**Work instruction:** Everything from the line containing "LDR1: GL5528 (3V3, OUT) -> GL5528 (3V3, SIG)" through the final line of the entries must be repeated exactly, and only that, without pictures.

**Records supplied:**
------------------------------

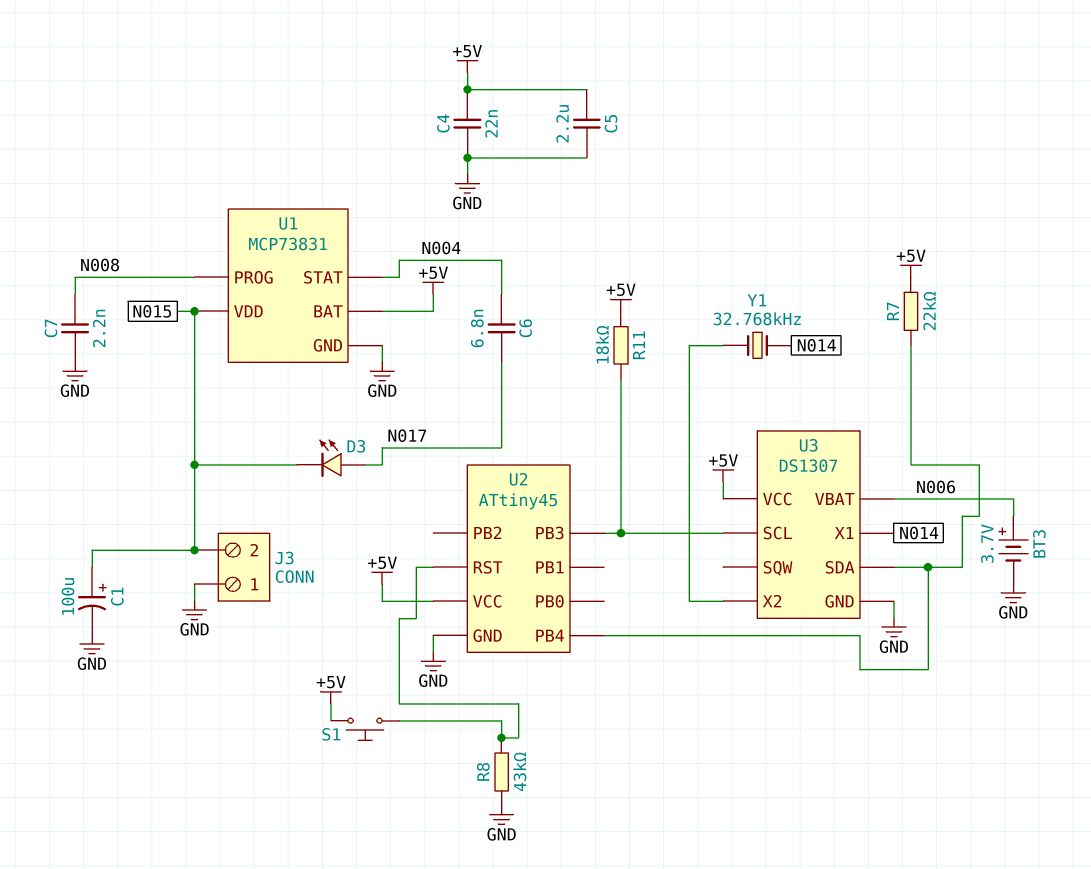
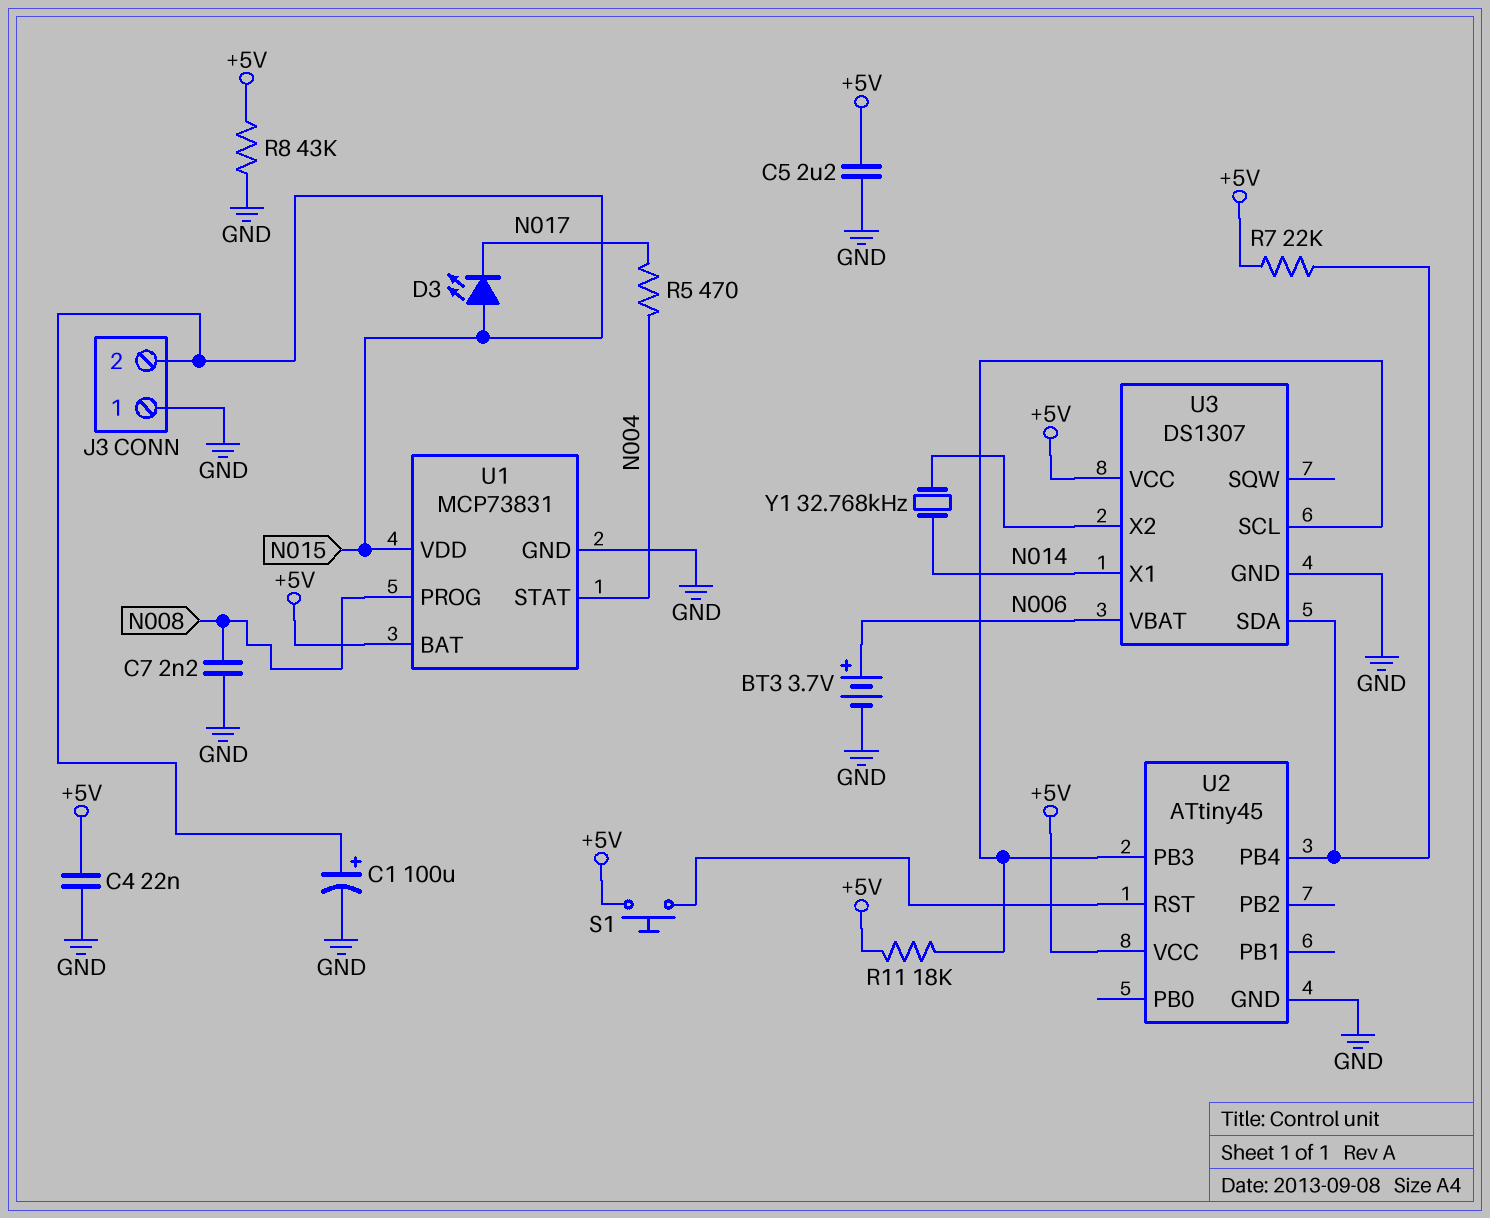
C6: 6.8nF (N004, N017) -> none
D3: LED (A N017, K N015) -> LED (A N015, K N017)
R5: none -> 470 (N004, N017)
R8: 43k (GND, U2/RST) -> 43k (+5V, GND)

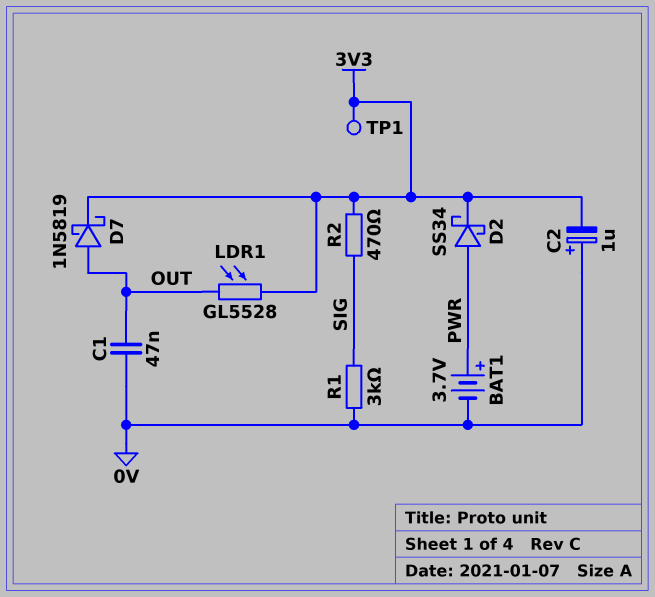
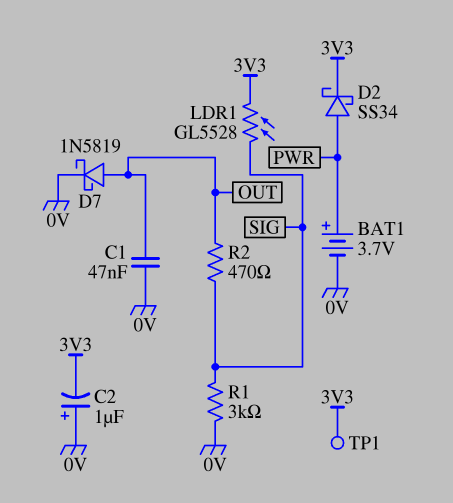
D7: schottky 1N5819 (A OUT, K 3V3) -> schottky 1N5819 (A OUT, K 0V)
LDR1: GL5528 (3V3, OUT) -> GL5528 (3V3, SIG)
R2: 470 (3V3, SIG) -> 470 (OUT, SIG)

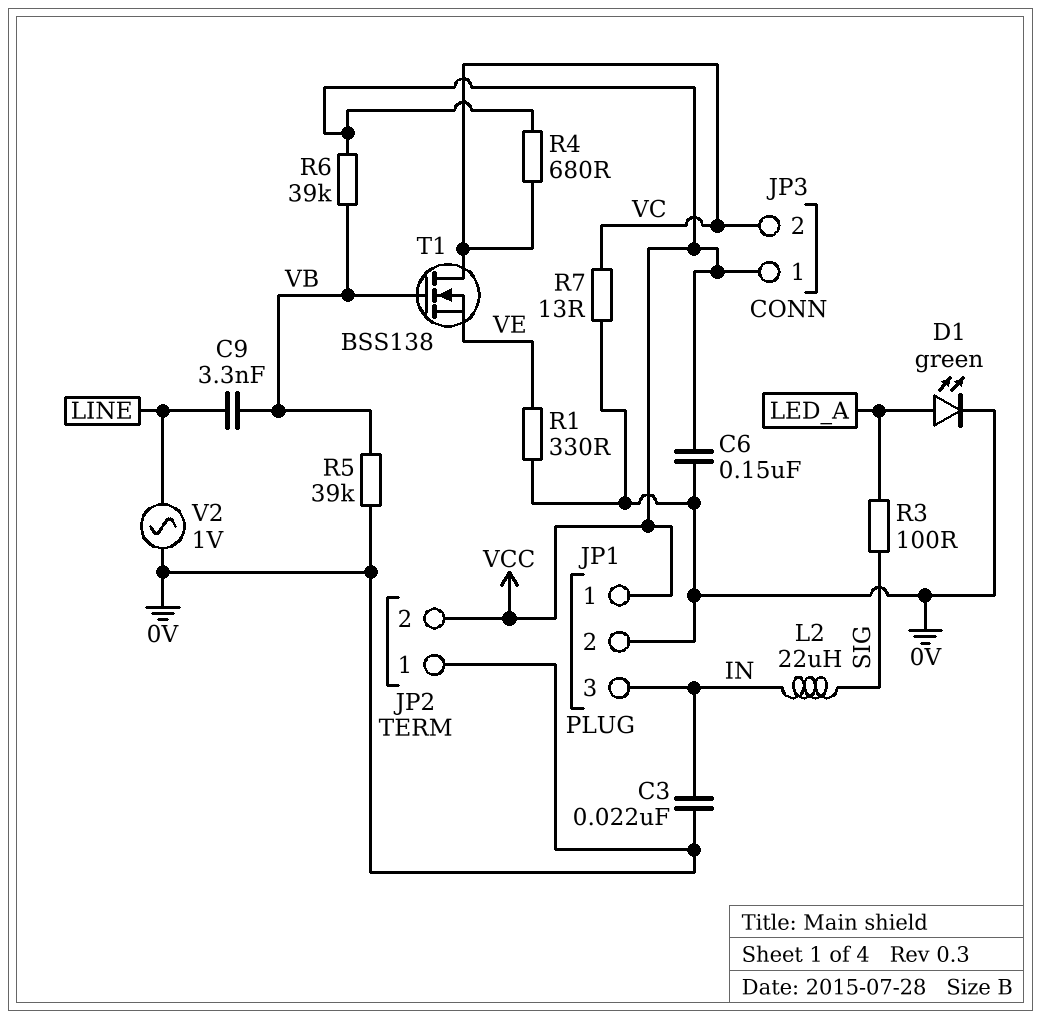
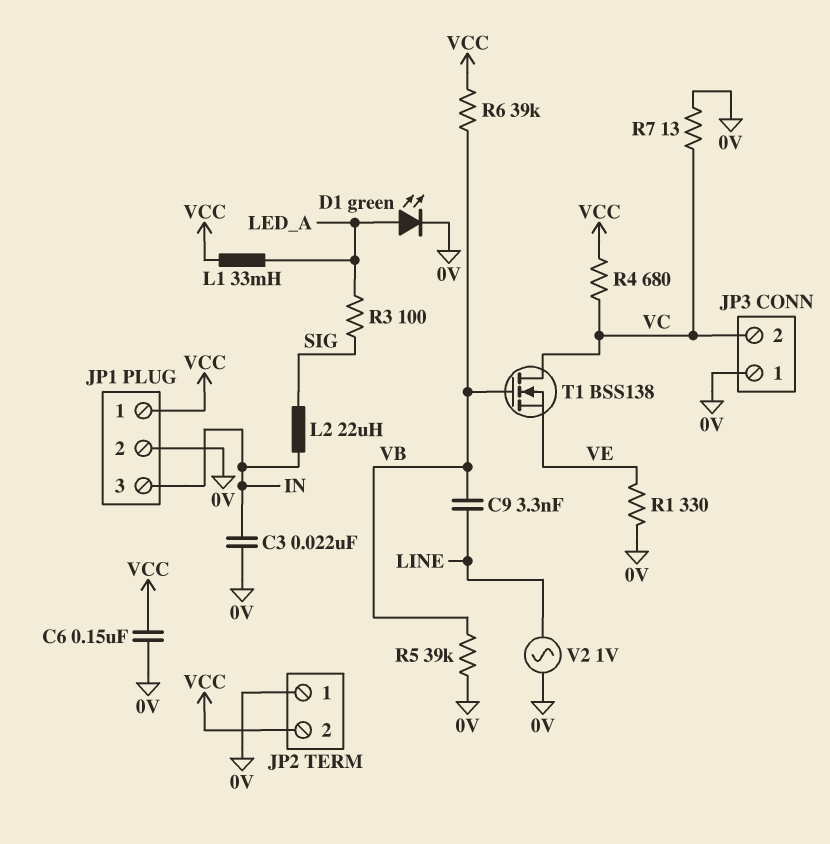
JP3 pin 1: VCC -> 0V
L1: none -> 33mH (LED_A, VCC)

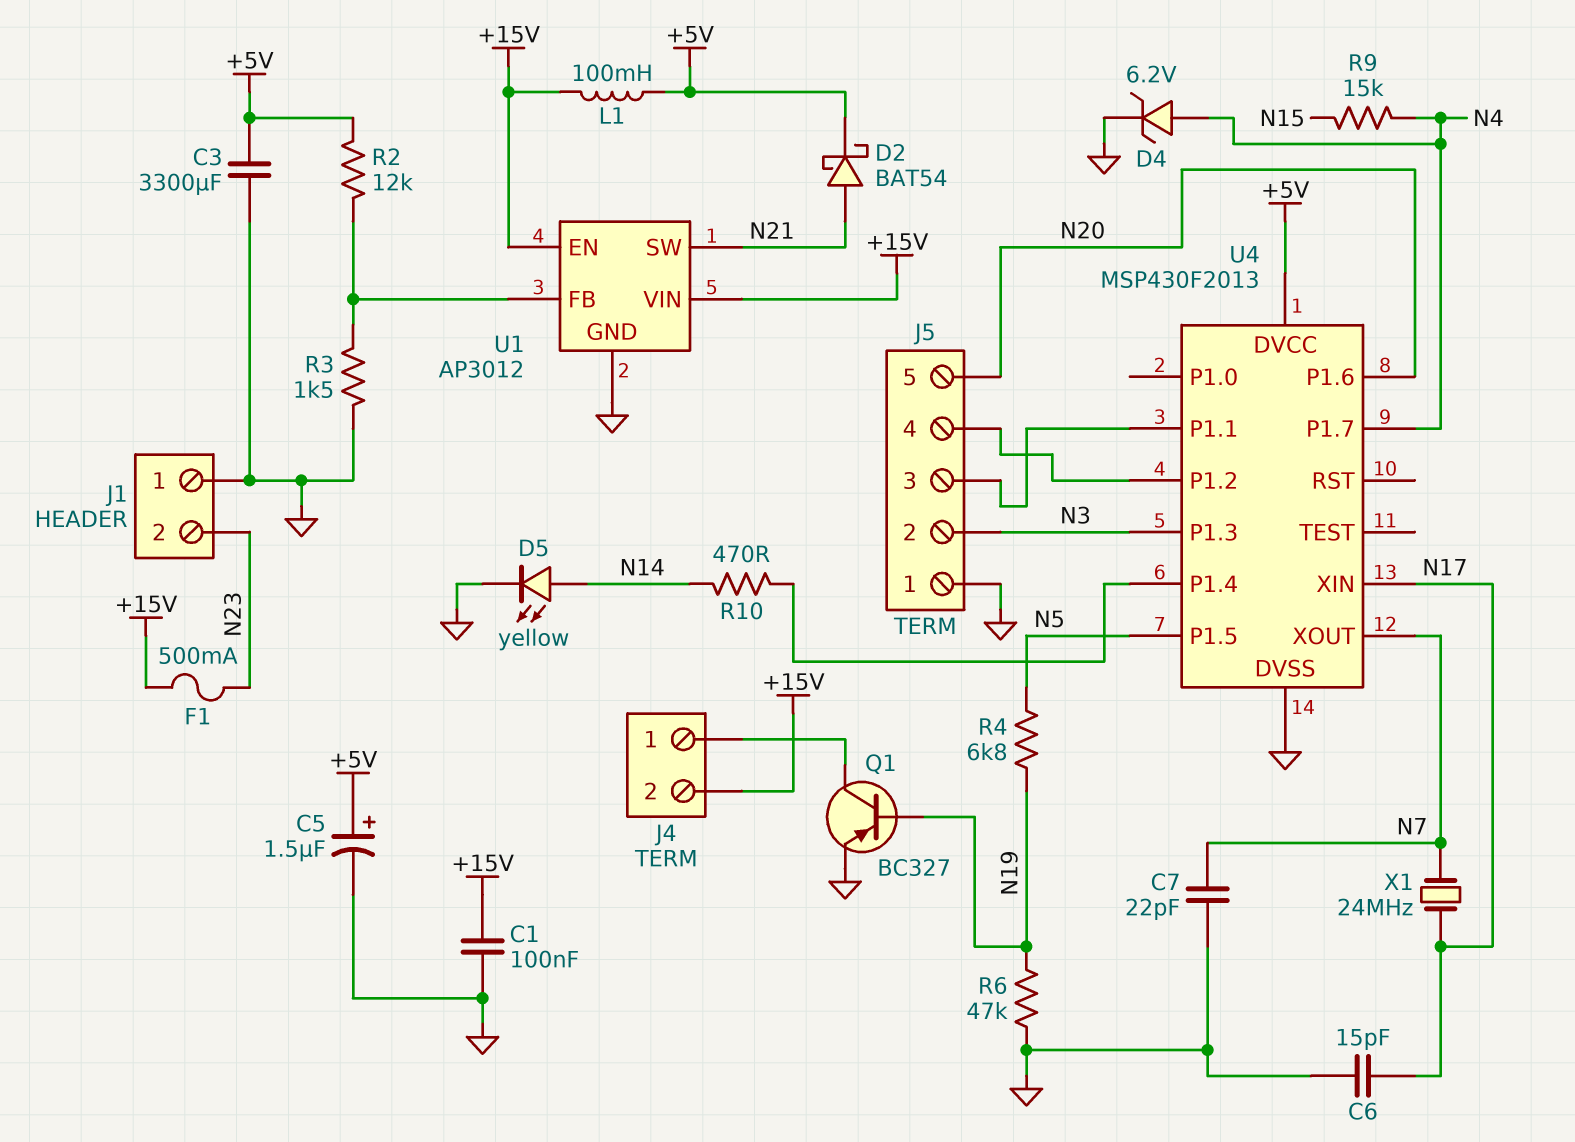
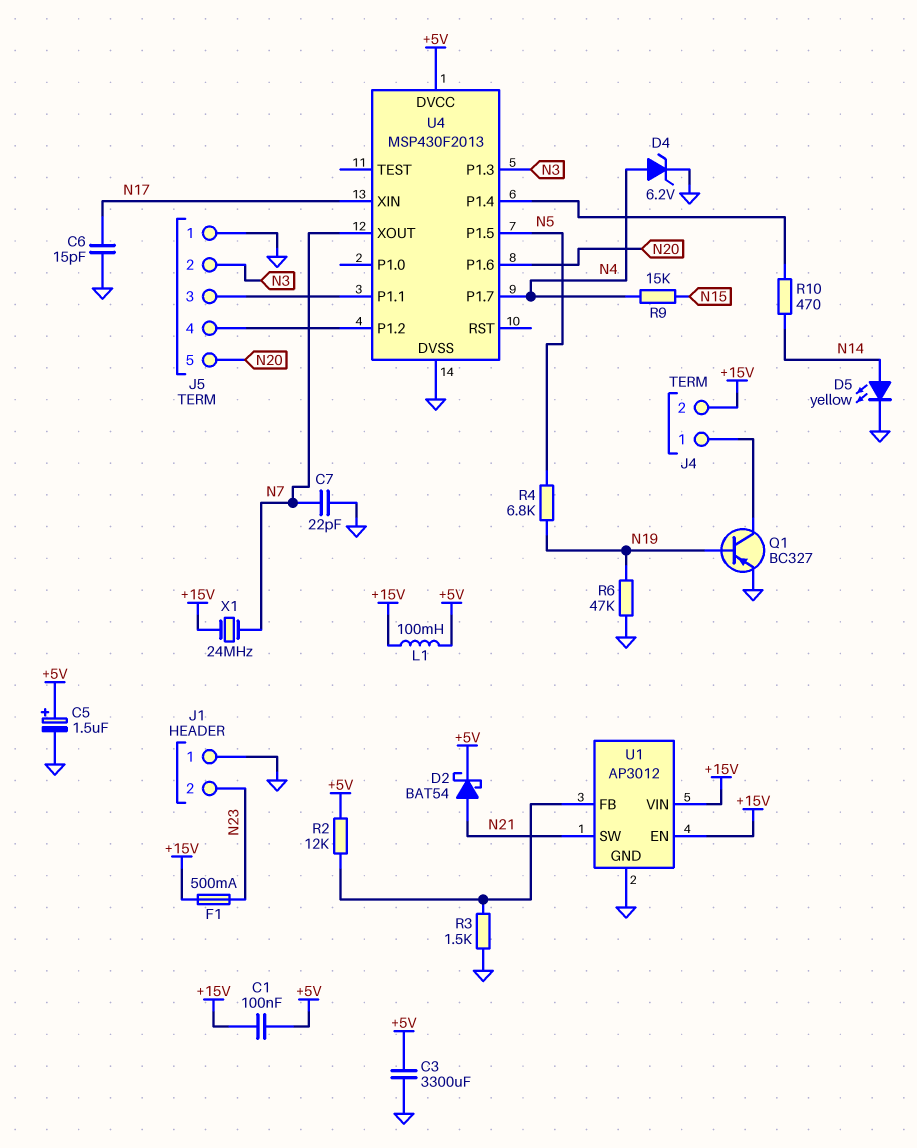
C1: 100nF (+15V, GND) -> 100nF (+5V, +15V)
X1: 24MHz (N7, N17) -> 24MHz (+15V, N7)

------------------------------

**The answer:**
LDR1: GL5528 (3V3, OUT) -> GL5528 (3V3, SIG)
R2: 470 (3V3, SIG) -> 470 (OUT, SIG)

JP3 pin 1: VCC -> 0V
L1: none -> 33mH (LED_A, VCC)

C1: 100nF (+15V, GND) -> 100nF (+5V, +15V)
X1: 24MHz (N7, N17) -> 24MHz (+15V, N7)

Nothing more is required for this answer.